Copy out each line of the records below that contains the string "partial", including lines where it appears only as part of a longer word. Matches are case-sensitive.

[Stored data entries]
++++++++++

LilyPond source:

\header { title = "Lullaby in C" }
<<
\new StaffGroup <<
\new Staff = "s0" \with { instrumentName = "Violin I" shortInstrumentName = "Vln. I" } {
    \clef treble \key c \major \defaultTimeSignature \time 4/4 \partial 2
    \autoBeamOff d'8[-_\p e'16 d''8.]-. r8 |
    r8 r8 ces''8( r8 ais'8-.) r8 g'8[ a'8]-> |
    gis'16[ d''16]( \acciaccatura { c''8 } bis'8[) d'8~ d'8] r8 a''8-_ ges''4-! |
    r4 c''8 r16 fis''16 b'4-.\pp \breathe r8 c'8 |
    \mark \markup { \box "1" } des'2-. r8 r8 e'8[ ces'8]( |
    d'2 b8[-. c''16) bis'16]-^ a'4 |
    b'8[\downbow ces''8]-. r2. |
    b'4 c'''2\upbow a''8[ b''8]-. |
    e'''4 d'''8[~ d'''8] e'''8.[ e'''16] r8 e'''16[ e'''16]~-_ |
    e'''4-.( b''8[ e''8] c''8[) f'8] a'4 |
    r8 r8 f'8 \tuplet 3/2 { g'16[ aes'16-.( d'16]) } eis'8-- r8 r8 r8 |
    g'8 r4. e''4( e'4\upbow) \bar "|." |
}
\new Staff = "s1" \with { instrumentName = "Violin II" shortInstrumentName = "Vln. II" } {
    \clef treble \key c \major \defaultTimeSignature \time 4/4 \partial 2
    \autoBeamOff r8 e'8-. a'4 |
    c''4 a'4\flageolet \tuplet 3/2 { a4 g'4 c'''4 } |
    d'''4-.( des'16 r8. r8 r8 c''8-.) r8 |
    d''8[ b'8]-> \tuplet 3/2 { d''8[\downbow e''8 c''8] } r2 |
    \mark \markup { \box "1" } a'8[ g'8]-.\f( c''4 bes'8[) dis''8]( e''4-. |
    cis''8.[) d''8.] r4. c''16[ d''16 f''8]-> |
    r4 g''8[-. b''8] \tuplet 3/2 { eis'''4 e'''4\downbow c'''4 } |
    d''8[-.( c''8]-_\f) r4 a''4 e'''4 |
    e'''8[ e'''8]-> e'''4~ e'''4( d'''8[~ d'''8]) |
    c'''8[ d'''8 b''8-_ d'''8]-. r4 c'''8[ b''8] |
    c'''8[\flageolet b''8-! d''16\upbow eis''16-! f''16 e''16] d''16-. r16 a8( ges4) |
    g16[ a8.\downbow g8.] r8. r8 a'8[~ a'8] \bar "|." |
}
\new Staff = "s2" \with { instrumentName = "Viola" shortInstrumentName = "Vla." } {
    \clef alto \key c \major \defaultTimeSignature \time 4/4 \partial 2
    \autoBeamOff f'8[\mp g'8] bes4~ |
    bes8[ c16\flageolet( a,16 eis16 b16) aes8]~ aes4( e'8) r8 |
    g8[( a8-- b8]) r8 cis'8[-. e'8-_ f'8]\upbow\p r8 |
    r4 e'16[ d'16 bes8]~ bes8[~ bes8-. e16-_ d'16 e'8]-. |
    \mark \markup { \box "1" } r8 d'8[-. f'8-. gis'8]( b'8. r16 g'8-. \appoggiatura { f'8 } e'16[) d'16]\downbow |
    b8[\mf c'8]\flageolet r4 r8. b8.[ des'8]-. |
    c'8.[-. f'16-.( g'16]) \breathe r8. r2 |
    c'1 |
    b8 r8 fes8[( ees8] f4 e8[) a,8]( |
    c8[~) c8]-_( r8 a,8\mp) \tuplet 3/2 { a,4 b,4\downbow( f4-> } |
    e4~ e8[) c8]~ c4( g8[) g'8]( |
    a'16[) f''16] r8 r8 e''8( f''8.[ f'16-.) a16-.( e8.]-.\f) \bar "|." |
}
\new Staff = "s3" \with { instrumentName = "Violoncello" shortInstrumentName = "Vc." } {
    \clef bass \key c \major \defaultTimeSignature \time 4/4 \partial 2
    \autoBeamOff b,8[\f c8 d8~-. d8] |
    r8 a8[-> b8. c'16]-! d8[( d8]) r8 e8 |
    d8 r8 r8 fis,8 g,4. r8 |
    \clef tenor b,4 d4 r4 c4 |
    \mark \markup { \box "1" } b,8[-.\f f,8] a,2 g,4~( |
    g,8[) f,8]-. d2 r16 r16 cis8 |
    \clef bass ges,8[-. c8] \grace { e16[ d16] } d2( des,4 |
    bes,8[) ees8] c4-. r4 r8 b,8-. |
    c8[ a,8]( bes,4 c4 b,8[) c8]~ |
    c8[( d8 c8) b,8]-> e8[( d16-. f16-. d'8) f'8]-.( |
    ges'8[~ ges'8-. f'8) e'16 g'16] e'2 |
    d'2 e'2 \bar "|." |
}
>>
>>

++++++++++

CORRECT RESULT:
    \clef treble \key c \major \defaultTimeSignature \time 4/4 \partial 2
    \clef treble \key c \major \defaultTimeSignature \time 4/4 \partial 2
    \clef alto \key c \major \defaultTimeSignature \time 4/4 \partial 2
    \clef bass \key c \major \defaultTimeSignature \time 4/4 \partial 2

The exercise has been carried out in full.